DIRECTIONS:
Nothing but the text of the records should come back; copy it exactly and leave the pictures out.

=== Section Start ===

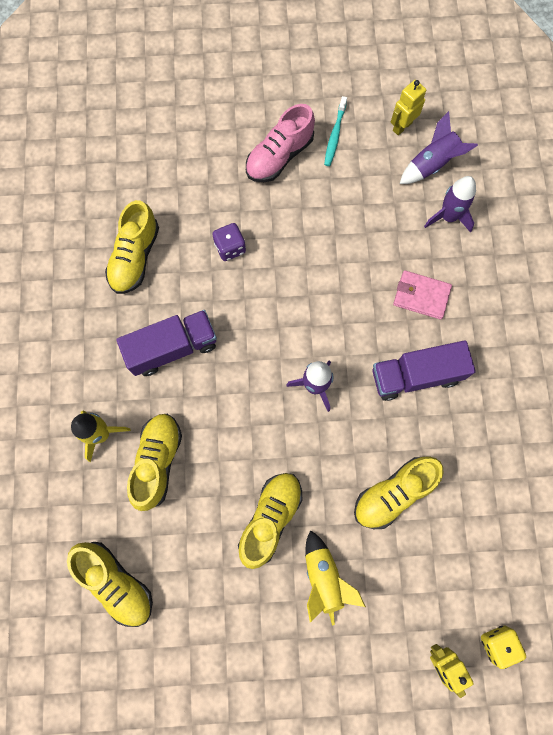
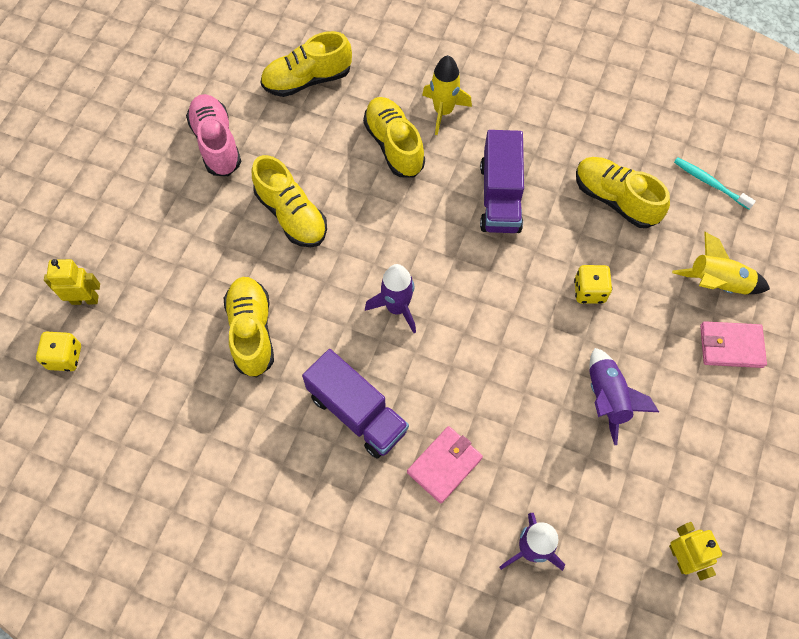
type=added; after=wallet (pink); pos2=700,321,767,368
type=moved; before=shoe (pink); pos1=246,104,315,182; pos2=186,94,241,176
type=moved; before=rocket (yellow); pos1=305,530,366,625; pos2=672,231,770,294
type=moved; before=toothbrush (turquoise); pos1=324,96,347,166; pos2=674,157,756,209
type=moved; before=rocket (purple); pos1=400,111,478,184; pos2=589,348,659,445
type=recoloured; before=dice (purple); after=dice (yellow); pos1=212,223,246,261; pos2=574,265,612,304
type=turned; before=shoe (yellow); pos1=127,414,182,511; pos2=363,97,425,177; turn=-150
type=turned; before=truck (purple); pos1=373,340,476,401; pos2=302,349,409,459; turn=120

=== Section End ===

WRITTEN RESPONSE:
type=added; after=wallet (pink); pos2=700,321,767,368
type=moved; before=shoe (pink); pos1=246,104,315,182; pos2=186,94,241,176
type=moved; before=rocket (yellow); pos1=305,530,366,625; pos2=672,231,770,294
type=moved; before=toothbrush (turquoise); pos1=324,96,347,166; pos2=674,157,756,209
type=moved; before=rocket (purple); pos1=400,111,478,184; pos2=589,348,659,445
type=recoloured; before=dice (purple); after=dice (yellow); pos1=212,223,246,261; pos2=574,265,612,304
type=turned; before=shoe (yellow); pos1=127,414,182,511; pos2=363,97,425,177; turn=-150
type=turned; before=truck (purple); pos1=373,340,476,401; pos2=302,349,409,459; turn=120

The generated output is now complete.